→ Data to examine
********
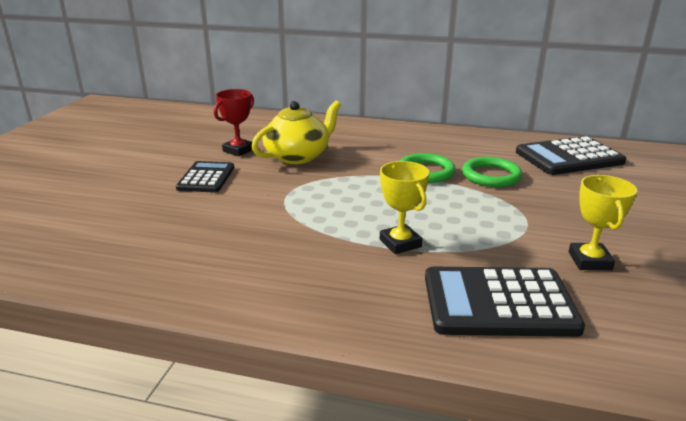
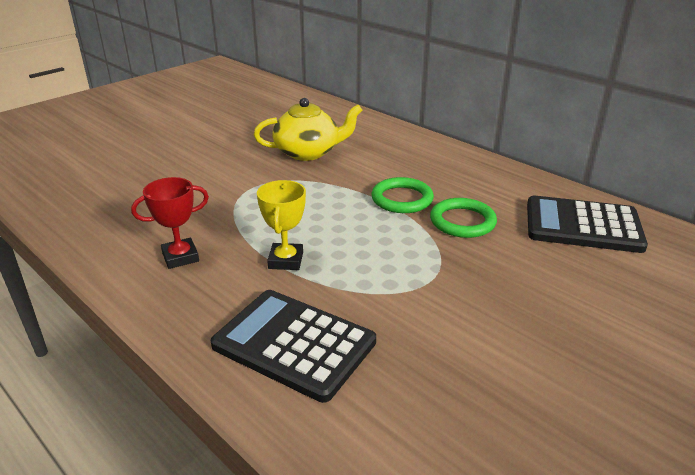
camera: 30 degrees right, 5 degrees up
(206, 178) = (212, 154): black calculator -> none
(238, 150) = (267, 134): red trophy -> red trophy (180, 257)
(589, 261) = (436, 340): yellow trophy -> none

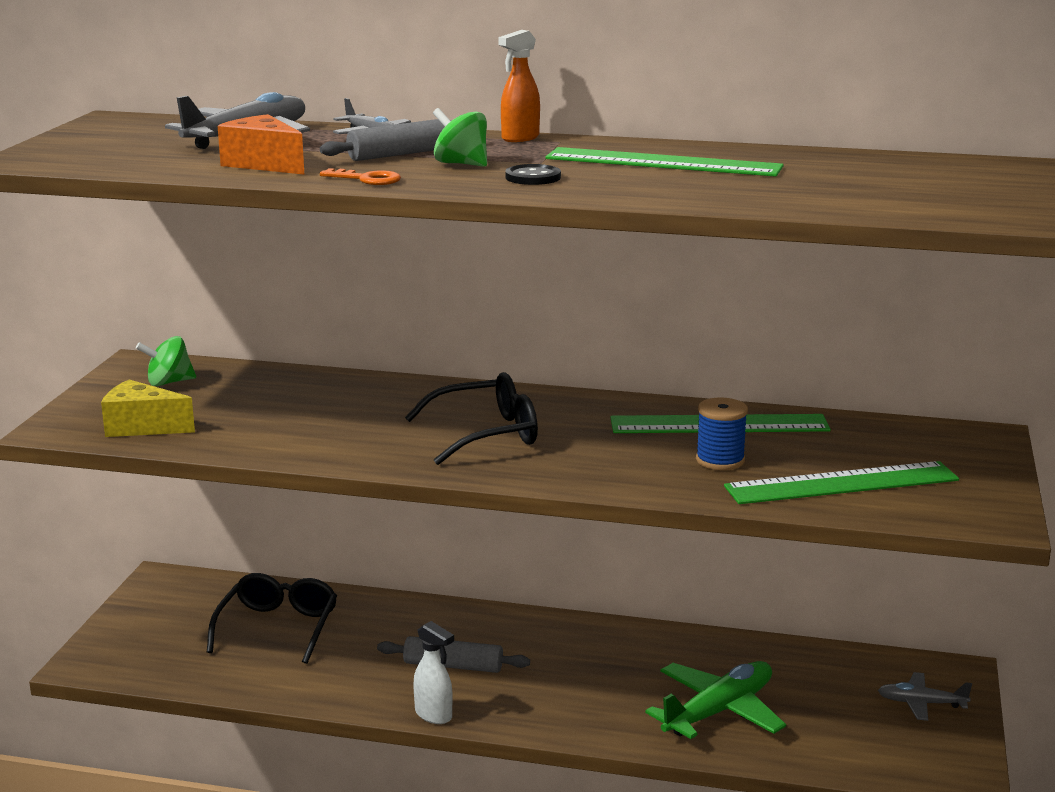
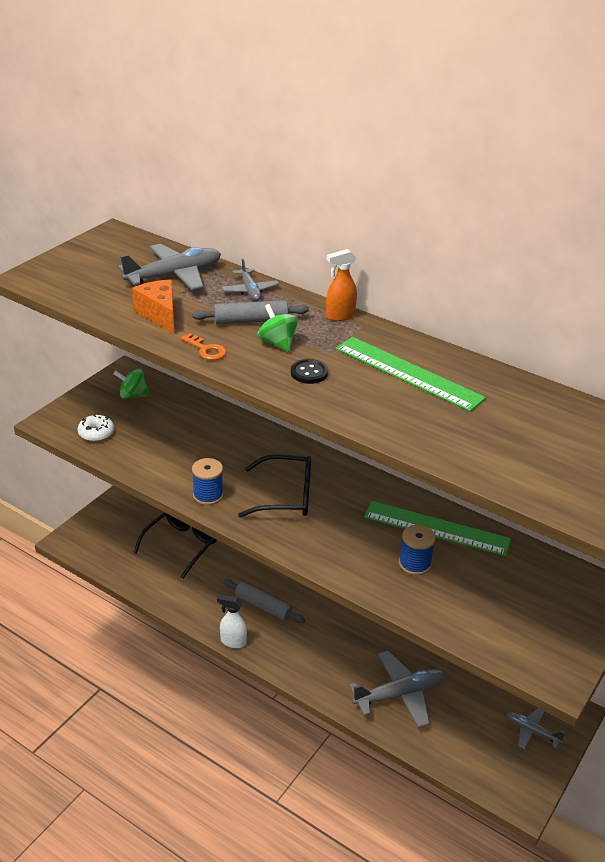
camera: 20 degrees right, 15 degrees up
(142, 427) = (96, 433): yellow cheese -> white donut
(370, 454) = (208, 495): none -> blue spool
(434, 715) = (233, 641): white spray bottle -> white spray bottle turned 135 degrees clockwise
(719, 711) = (400, 694): green plane -> grey plane
(841, 483) = (479, 610): green ruler -> none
********
→ Try it
In the copy, include every entry above exactly and leave out each picture.

→ Result of the exercise
camera: 30 degrees right, 5 degrees up
(206, 178) = (212, 154): black calculator -> none
(238, 150) = (267, 134): red trophy -> red trophy (180, 257)
(589, 261) = (436, 340): yellow trophy -> none

camera: 20 degrees right, 15 degrees up
(142, 427) = (96, 433): yellow cheese -> white donut
(370, 454) = (208, 495): none -> blue spool
(434, 715) = (233, 641): white spray bottle -> white spray bottle turned 135 degrees clockwise
(719, 711) = (400, 694): green plane -> grey plane
(841, 483) = (479, 610): green ruler -> none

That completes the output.